## Dataset
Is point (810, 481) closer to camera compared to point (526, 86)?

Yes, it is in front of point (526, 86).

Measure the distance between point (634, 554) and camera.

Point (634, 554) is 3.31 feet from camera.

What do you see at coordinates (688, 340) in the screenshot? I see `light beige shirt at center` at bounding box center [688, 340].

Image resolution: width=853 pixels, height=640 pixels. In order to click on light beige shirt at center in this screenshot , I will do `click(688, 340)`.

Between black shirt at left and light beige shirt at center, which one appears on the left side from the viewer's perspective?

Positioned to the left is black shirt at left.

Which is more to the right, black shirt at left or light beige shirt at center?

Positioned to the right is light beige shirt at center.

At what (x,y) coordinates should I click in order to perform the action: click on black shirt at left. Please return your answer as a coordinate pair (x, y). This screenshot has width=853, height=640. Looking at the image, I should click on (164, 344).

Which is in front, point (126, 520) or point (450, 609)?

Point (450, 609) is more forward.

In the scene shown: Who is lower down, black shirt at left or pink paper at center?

## Goal of the exercise
Reproduce the whole listing above word for word, from its first line to its last.

## Reply to the exercise
Is point (810, 481) closer to camera compared to point (526, 86)?

Yes, it is in front of point (526, 86).

Measure the distance between point (634, 554) and camera.

Point (634, 554) is 3.31 feet from camera.

What do you see at coordinates (688, 340) in the screenshot? I see `light beige shirt at center` at bounding box center [688, 340].

Image resolution: width=853 pixels, height=640 pixels. In order to click on light beige shirt at center in this screenshot , I will do `click(688, 340)`.

Between black shirt at left and light beige shirt at center, which one appears on the left side from the viewer's perspective?

Positioned to the left is black shirt at left.

Which is more to the right, black shirt at left or light beige shirt at center?

Positioned to the right is light beige shirt at center.

At what (x,y) coordinates should I click in order to perform the action: click on black shirt at left. Please return your answer as a coordinate pair (x, y). This screenshot has width=853, height=640. Looking at the image, I should click on (164, 344).

Which is in front, point (126, 520) or point (450, 609)?

Point (450, 609) is more forward.

In the scene shown: Who is lower down, black shirt at left or pink paper at center?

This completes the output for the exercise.